[Data — start]

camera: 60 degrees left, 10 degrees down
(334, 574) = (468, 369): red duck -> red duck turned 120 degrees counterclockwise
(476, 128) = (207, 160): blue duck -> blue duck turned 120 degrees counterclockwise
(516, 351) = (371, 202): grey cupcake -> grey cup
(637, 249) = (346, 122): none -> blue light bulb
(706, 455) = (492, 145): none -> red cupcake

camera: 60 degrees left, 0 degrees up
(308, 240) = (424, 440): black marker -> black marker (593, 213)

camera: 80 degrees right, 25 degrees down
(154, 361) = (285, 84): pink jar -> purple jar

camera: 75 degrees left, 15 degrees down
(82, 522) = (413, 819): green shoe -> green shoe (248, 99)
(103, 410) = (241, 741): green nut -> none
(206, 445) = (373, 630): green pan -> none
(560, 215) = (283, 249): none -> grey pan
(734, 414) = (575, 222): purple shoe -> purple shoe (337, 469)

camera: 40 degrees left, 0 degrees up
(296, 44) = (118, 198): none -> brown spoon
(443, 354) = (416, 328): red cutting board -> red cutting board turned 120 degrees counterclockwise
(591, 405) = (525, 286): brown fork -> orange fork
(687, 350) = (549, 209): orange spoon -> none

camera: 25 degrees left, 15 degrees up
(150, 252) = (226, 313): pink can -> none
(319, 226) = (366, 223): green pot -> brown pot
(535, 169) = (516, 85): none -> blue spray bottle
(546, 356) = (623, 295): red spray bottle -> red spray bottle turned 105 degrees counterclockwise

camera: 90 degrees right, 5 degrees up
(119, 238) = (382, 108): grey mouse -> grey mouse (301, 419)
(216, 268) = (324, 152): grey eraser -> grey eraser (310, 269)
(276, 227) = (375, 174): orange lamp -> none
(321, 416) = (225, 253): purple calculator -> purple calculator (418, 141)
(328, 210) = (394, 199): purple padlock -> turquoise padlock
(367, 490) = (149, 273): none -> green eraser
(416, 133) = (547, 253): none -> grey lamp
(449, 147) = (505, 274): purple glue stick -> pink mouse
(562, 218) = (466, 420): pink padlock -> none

[Data — finish]

What to work on
Give back exactly the lines of the listing, starting with the first and ending with the one bearing "camera: 75 degrees left, 15 degrees down". Add no other lines.

Response
camera: 60 degrees left, 10 degrees down
(334, 574) = (468, 369): red duck -> red duck turned 120 degrees counterclockwise
(476, 128) = (207, 160): blue duck -> blue duck turned 120 degrees counterclockwise
(516, 351) = (371, 202): grey cupcake -> grey cup
(637, 249) = (346, 122): none -> blue light bulb
(706, 455) = (492, 145): none -> red cupcake

camera: 60 degrees left, 0 degrees up
(308, 240) = (424, 440): black marker -> black marker (593, 213)

camera: 80 degrees right, 25 degrees down
(154, 361) = (285, 84): pink jar -> purple jar

camera: 75 degrees left, 15 degrees down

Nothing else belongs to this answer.